== WHAT TO WORK ON ==
What number of lines in the material contain the word "white"? Give that number alone.

·····

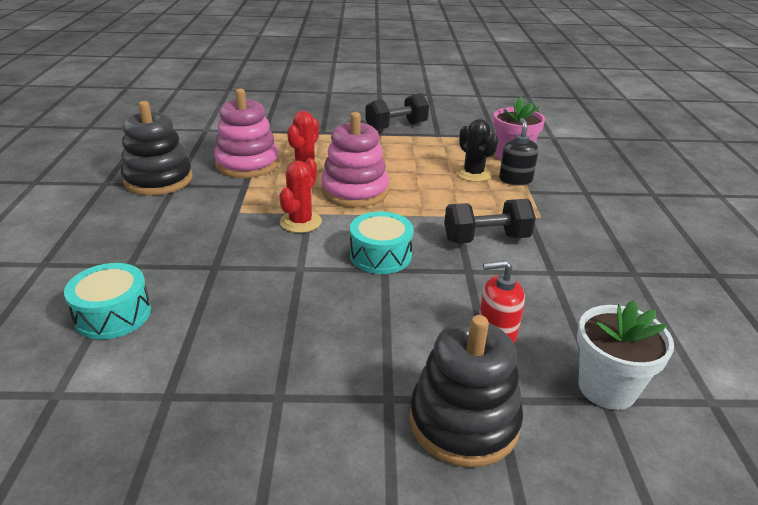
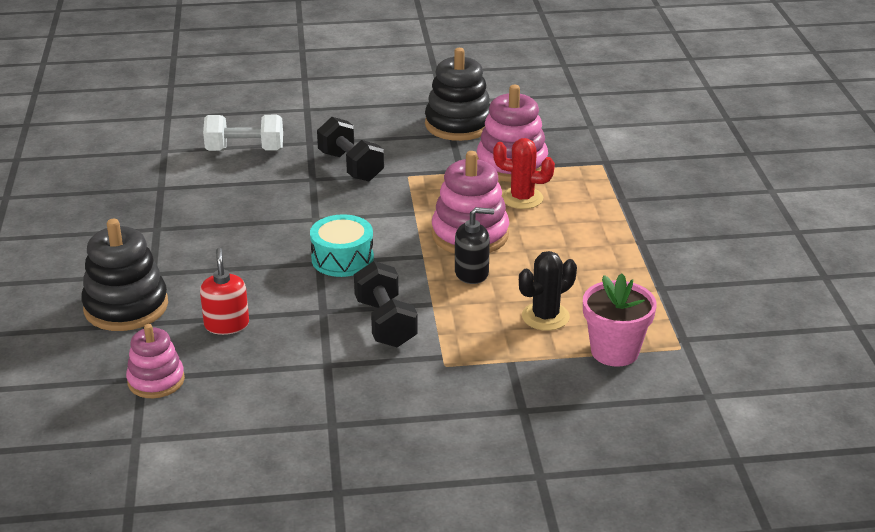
camera: 85 degrees right, 0 degrees up
(113, 315) = (245, 150): turquoise drum -> white dumbbell
(300, 222) = (395, 210): red cactus -> none
(396, 127) = (670, 252): black dumbbell -> black dumbbell (350, 166)
(515, 180) = (540, 350): black soap dispenser -> black soap dispenser (472, 273)
(607, 388) = (156, 380): white flower pot -> pink stacking toy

·····

== REPLY TO THE EXERCISE ==
2